■ Prompt: Below are records to transcribe in full and unchanged; omit every picture.

■ Dataset extract:

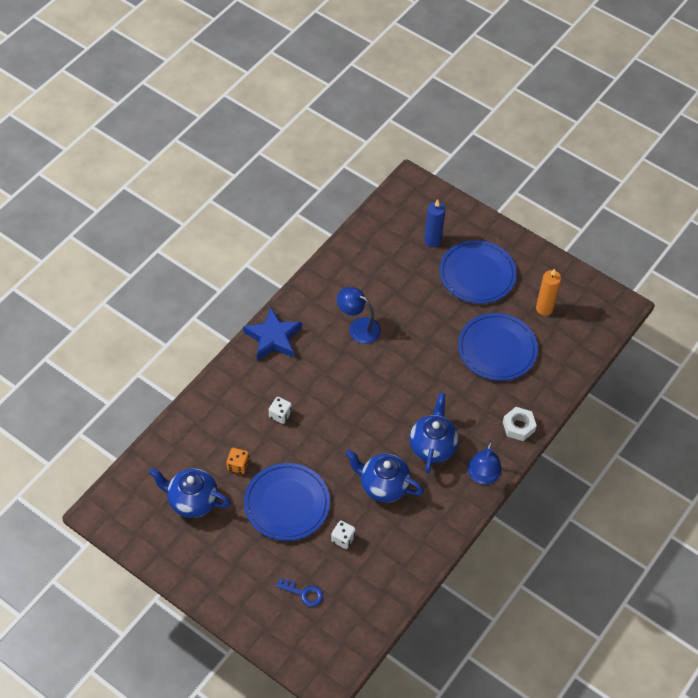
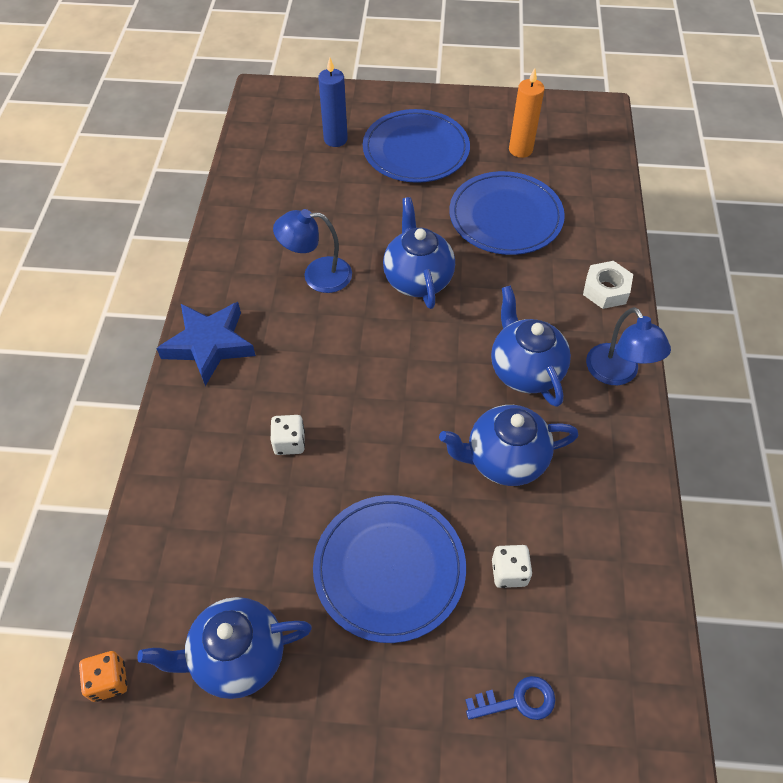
camera: 30 degrees left, 0 degrees up
(238, 465) = (275, 553): orange dice -> orange dice (109, 681)
(413, 360) = (417, 279): none -> blue teapot

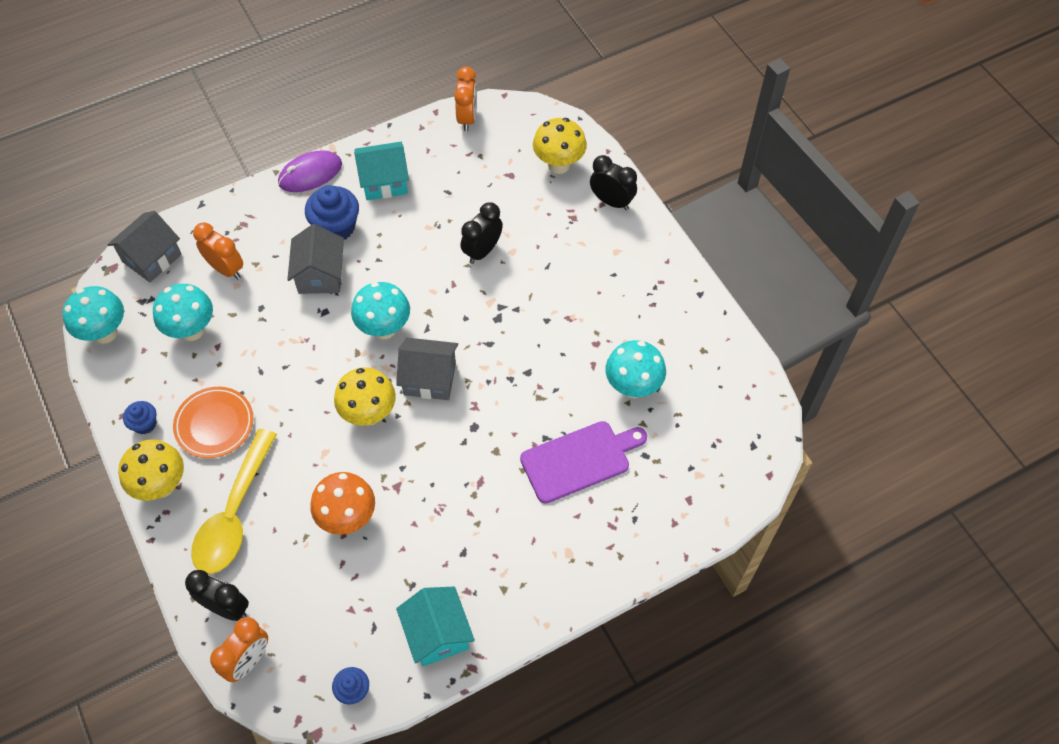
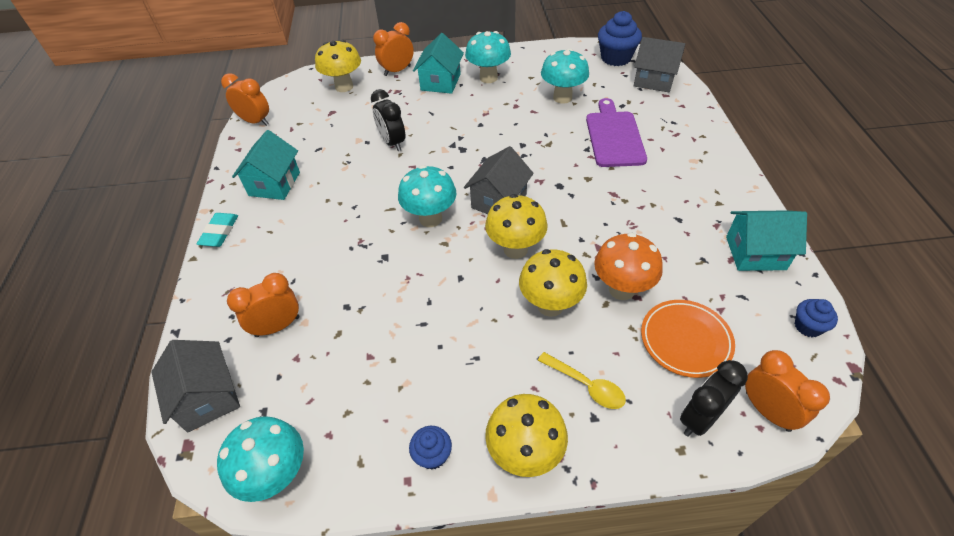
camera: 65 degrees left, 10 degrees down
(192, 330) = (334, 376): turquoise mushroom -> turquoise mushroom (488, 78)
(214, 424) = (467, 380): orange plate -> orange plate (685, 340)
(234, 514) = (586, 385): yellow spoon -> yellow spoon, size x0.52
(310, 174) = (219, 232): purple mouse -> turquoise eraser
(310, 463) = (550, 305): none -> yellow mushroom
(320, 275) = (341, 250): grey house -> grey house (654, 80)
(336, 227) = (296, 227): blue cupcake -> blue cupcake (616, 58)
(608, 253) = (440, 82): none -> turquoise house
(611, 201) = (397, 71): black clock -> orange clock

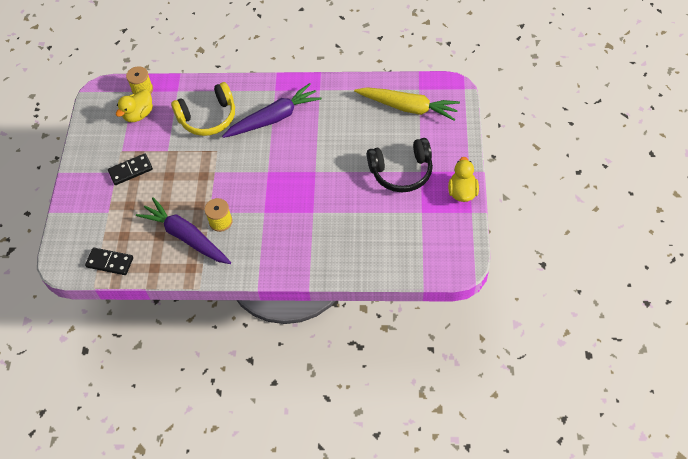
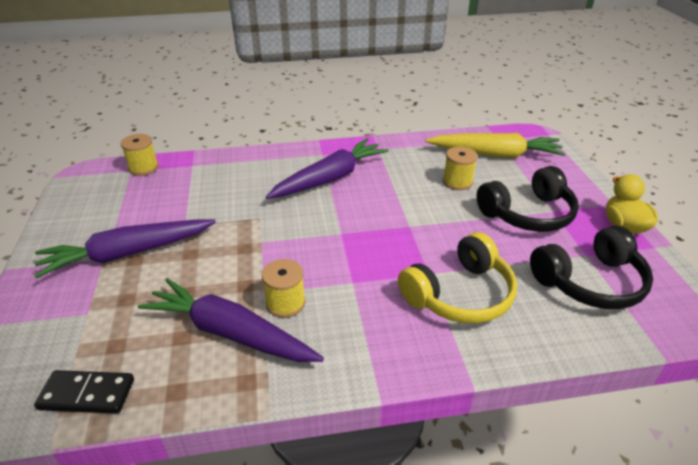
camera: 15 degrees left, 20 degrees down
(130, 170) = (128, 254): black domino -> purple carrot
(139, 114) = (139, 192): yellow duck -> none
(208, 117) = (239, 186): yellow headphones -> yellow headphones (459, 294)
(365, 134) = (457, 182): none -> yellow spool
(411, 233) = (590, 282): none -> black headphones

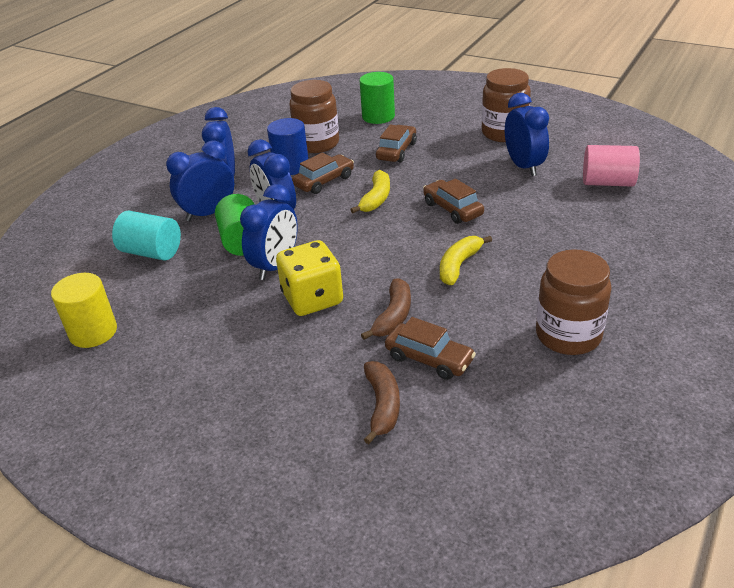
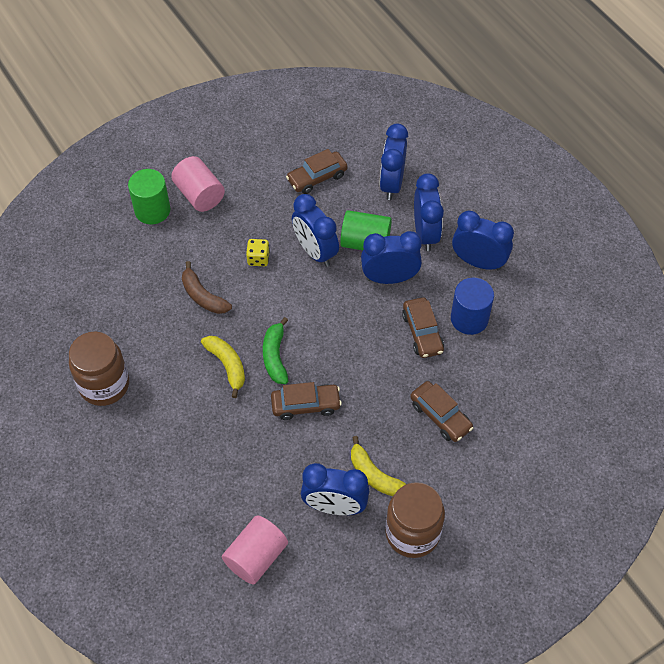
camera: 115 degrees right, 20 degrees up
(93, 332) = (314, 133): yellow cylinder -> none
(151, 252) = (391, 184): turquoise cylinder -> blue clock
(247, 386) = (199, 195): none -> pink cylinder
(312, 299) = (258, 259): yellow dice -> yellow dice, size x0.50
(317, 144) = (502, 357): brown jar -> none
(376, 198) = (364, 358): yellow banana -> yellow banana (374, 475)
(378, 116) = (530, 438): green cylinder -> green cylinder (152, 210)
(382, 405) = (129, 253): brown banana -> none
(421, 242) = (275, 356): none -> green banana
(429, 359) = (147, 295): brown car -> brown car (317, 177)

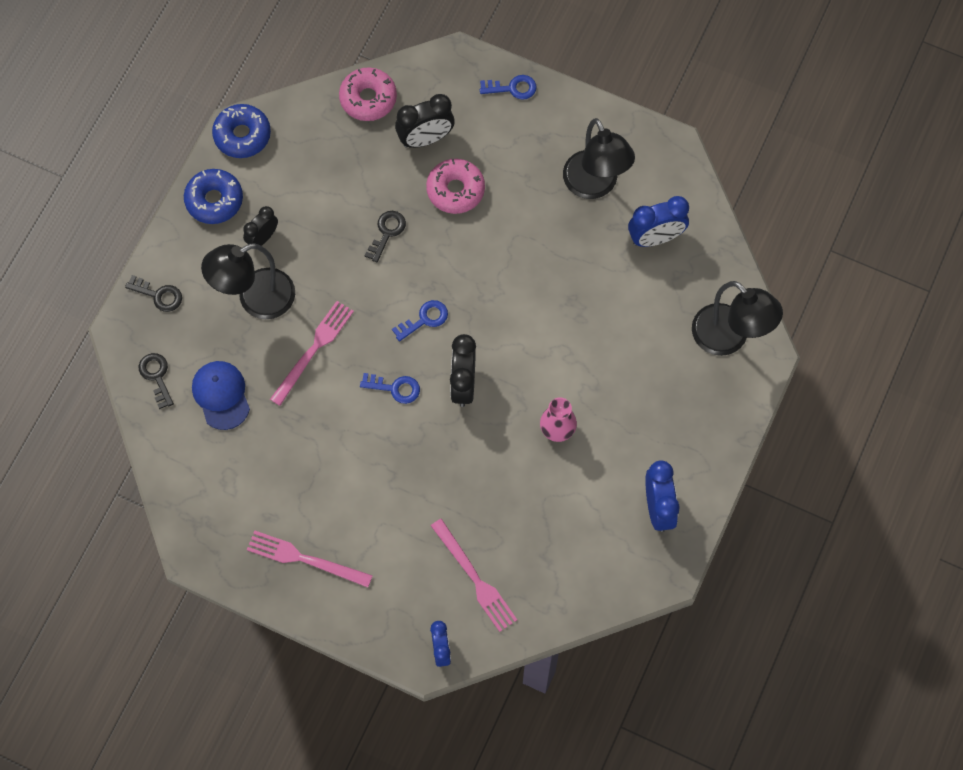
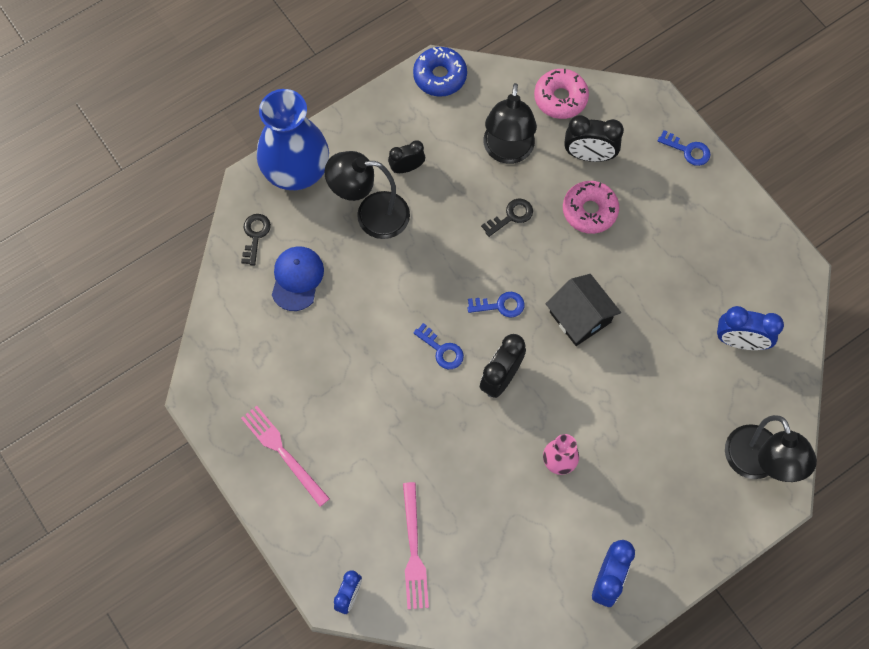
camera: 30 degrees right, 0 degrees up
(158, 295) = (296, 170): black key -> blue vase
(214, 200) = (386, 117): blue donut -> none
(313, 350) = (393, 281): pink fork -> none
(502, 291) = (580, 317): none -> black house
(595, 185) = (712, 268): black lamp -> black lamp (507, 152)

■ Completed task:
camera: 30 degrees left, 0 degrees up
(238, 465) = (275, 553): orange dice -> orange dice (109, 681)
(413, 360) = (417, 279): none -> blue teapot

camera: 65 degrees left, 10 degrees down
(192, 330) = (334, 376): turquoise mushroom -> turquoise mushroom (488, 78)
(214, 424) = (467, 380): orange plate -> orange plate (685, 340)
(234, 514) = (586, 385): yellow spoon -> yellow spoon, size x0.52
(310, 174) = (219, 232): purple mouse -> turquoise eraser
(310, 463) = (550, 305): none -> yellow mushroom
(320, 275) = (341, 250): grey house -> grey house (654, 80)
(336, 227) = (296, 227): blue cupcake -> blue cupcake (616, 58)
(608, 253) = (440, 82): none -> turquoise house
(611, 201) = (397, 71): black clock -> orange clock

camera: 15 degrees left, 20 degrees down
(130, 170) = (128, 254): black domino -> purple carrot
(139, 114) = (139, 192): yellow duck -> none
(208, 117) = (239, 186): yellow headphones -> yellow headphones (459, 294)
(365, 134) = (457, 182): none -> yellow spool
(411, 233) = (590, 282): none -> black headphones

camera: 115 degrees right, 20 degrees up
(93, 332) = (314, 133): yellow cylinder -> none
(151, 252) = (391, 184): turquoise cylinder -> blue clock
(247, 386) = (199, 195): none -> pink cylinder
(312, 299) = (258, 259): yellow dice -> yellow dice, size x0.50
(317, 144) = (502, 357): brown jar -> none
(376, 198) = (364, 358): yellow banana -> yellow banana (374, 475)
(378, 116) = (530, 438): green cylinder -> green cylinder (152, 210)
(382, 405) = (129, 253): brown banana -> none
(421, 242) = (275, 356): none -> green banana
(429, 359) = (147, 295): brown car -> brown car (317, 177)

camera: 30 degrees right, 0 degrees up
(158, 295) = (296, 170): black key -> blue vase
(214, 200) = (386, 117): blue donut -> none
(313, 350) = (393, 281): pink fork -> none
(502, 291) = (580, 317): none -> black house
(595, 185) = (712, 268): black lamp -> black lamp (507, 152)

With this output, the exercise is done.